[BRIEF]: Copy the text lines of all the rows below word for word, leaving out the pictures.

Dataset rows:
※ ※ ※
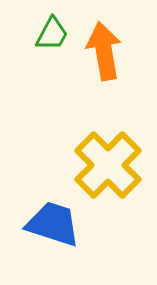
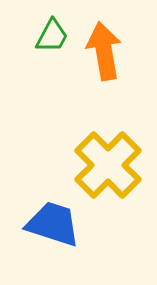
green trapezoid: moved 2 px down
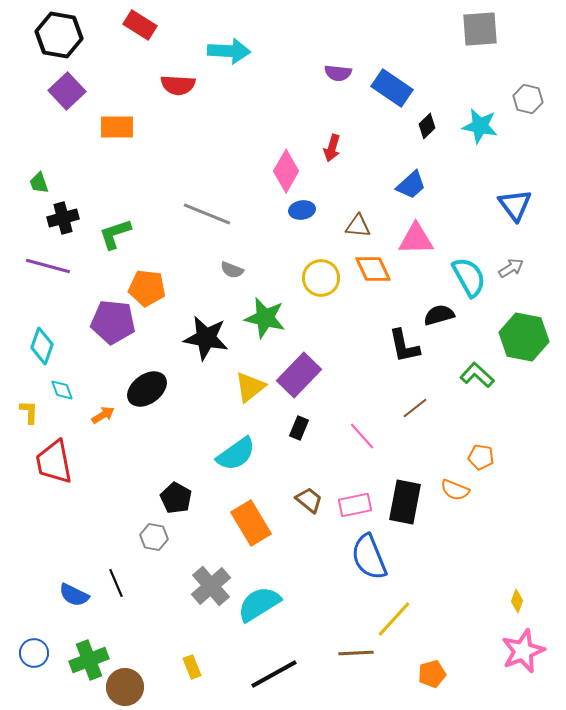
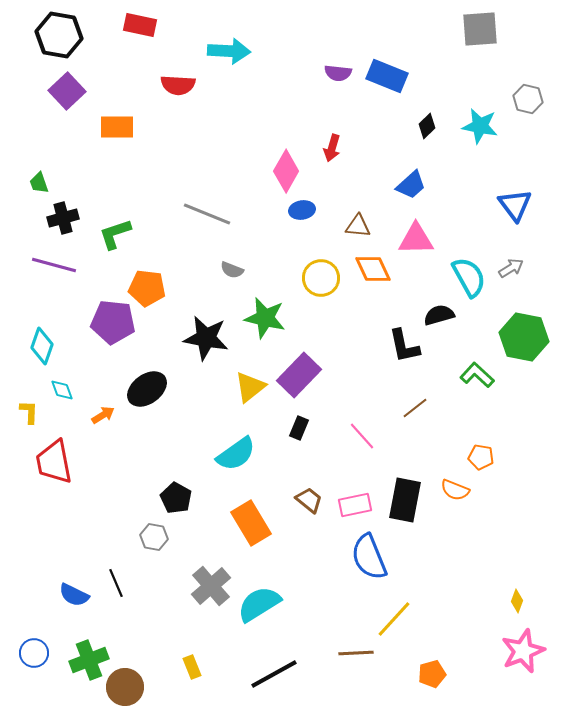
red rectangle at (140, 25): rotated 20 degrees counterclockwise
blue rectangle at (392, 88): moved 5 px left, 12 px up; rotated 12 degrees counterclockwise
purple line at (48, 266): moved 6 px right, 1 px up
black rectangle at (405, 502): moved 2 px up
※ ※ ※
[RESPONSE FOR THIS EXERCISE]:
green trapezoid: moved 2 px down
red rectangle at (140, 25): rotated 20 degrees counterclockwise
blue rectangle at (392, 88): moved 5 px left, 12 px up; rotated 12 degrees counterclockwise
purple line at (48, 266): moved 6 px right, 1 px up
black rectangle at (405, 502): moved 2 px up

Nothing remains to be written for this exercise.